--- Data supplied Enclosed Below ---
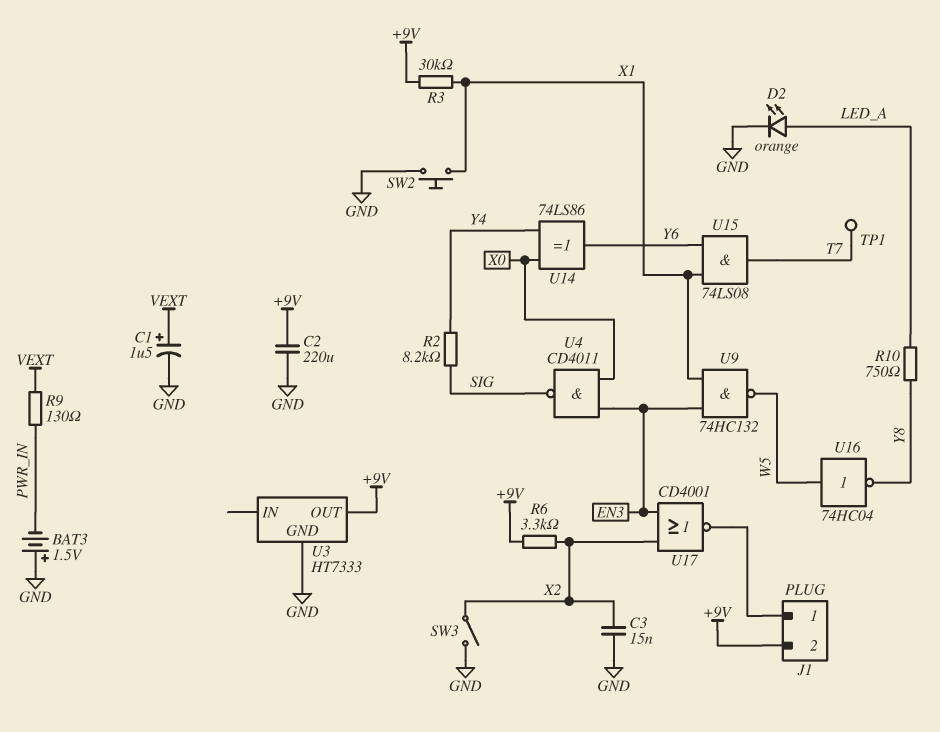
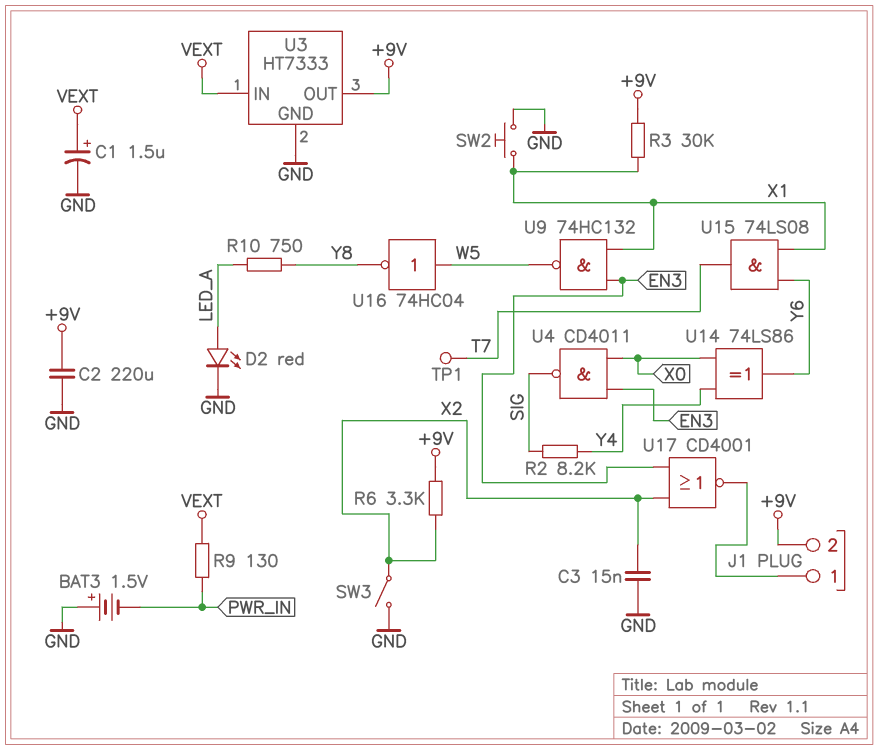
D2: LED orange (A LED_A, K GND) -> LED red (A LED_A, K GND)
U3 pin IN: none -> VEXT

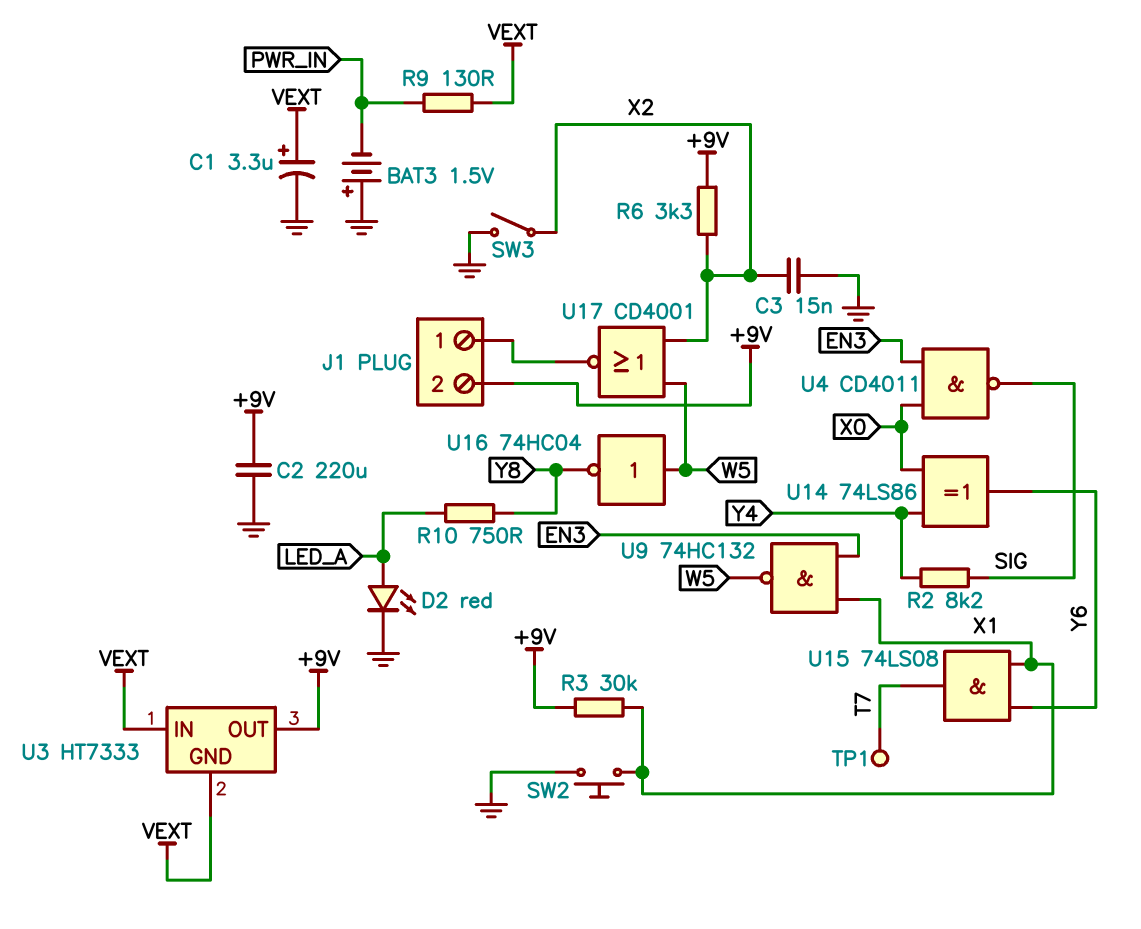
C1: 1.5uF (plus VEXT, minus GND) -> 3.3uF (plus VEXT, minus GND)
U3 pin GND: GND -> VEXT
U17: NOR CD4001 (in EN3, in X2, out J1/1) -> NOR CD4001 (in W5, in X2, out J1/1)

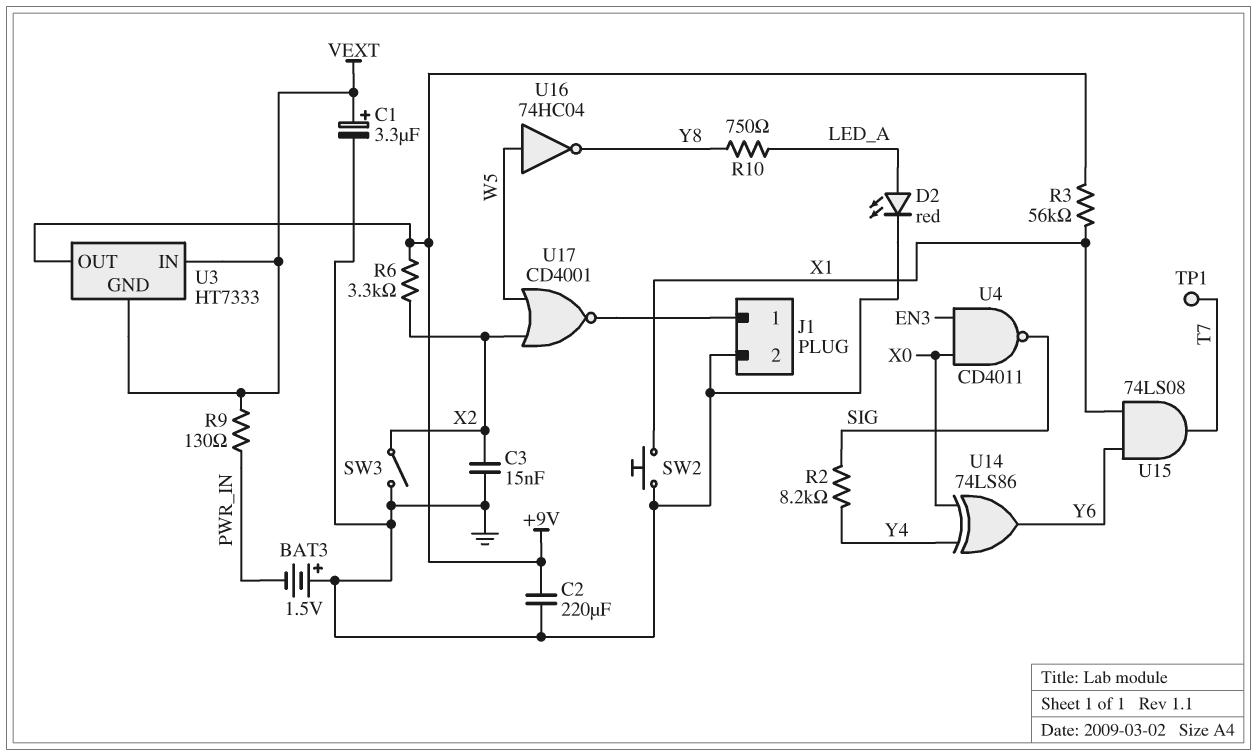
J1 pin 2: +9V -> GND
R3: 30k (+9V, X1) -> 56k (+9V, X1)
U9: NAND 74HC132 (in EN3, in X1, out W5) -> none

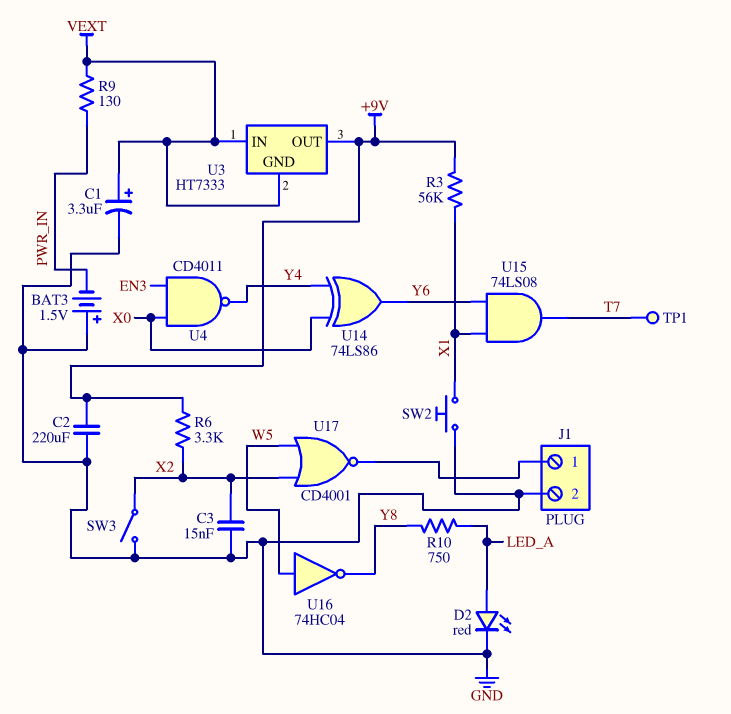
R2: 8.2k (SIG, Y4) -> none
U4: NAND CD4011 (in EN3, in X0, out SIG) -> NAND CD4011 (in EN3, in X0, out Y4)

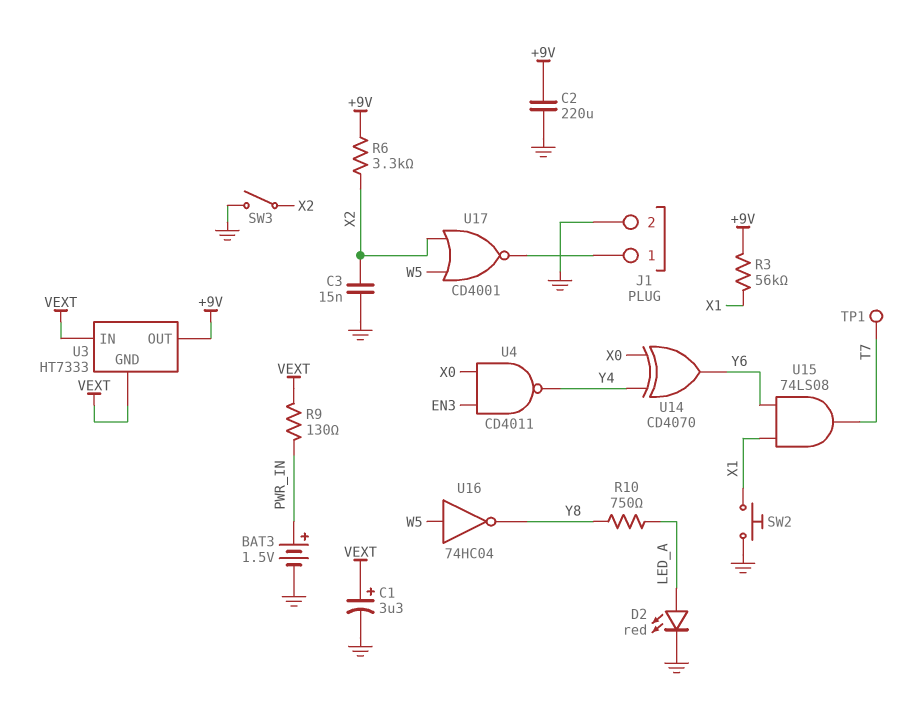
BAT3: 1.5V (plus GND, minus PWR_IN) -> 1.5V (plus PWR_IN, minus GND)
U14: XOR 74LS86 (in X0, in Y4, out Y6) -> XOR CD4070 (in X0, in Y4, out Y6)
--- End of Enclosed Data supplied ---
No pictures belong in the copy: reproduce exactly the lines above from the one that contains "U3 pin GND: GND -> VEXT" through the last line of the entries.

U3 pin GND: GND -> VEXT
U17: NOR CD4001 (in EN3, in X2, out J1/1) -> NOR CD4001 (in W5, in X2, out J1/1)

J1 pin 2: +9V -> GND
R3: 30k (+9V, X1) -> 56k (+9V, X1)
U9: NAND 74HC132 (in EN3, in X1, out W5) -> none

R2: 8.2k (SIG, Y4) -> none
U4: NAND CD4011 (in EN3, in X0, out SIG) -> NAND CD4011 (in EN3, in X0, out Y4)

BAT3: 1.5V (plus GND, minus PWR_IN) -> 1.5V (plus PWR_IN, minus GND)
U14: XOR 74LS86 (in X0, in Y4, out Y6) -> XOR CD4070 (in X0, in Y4, out Y6)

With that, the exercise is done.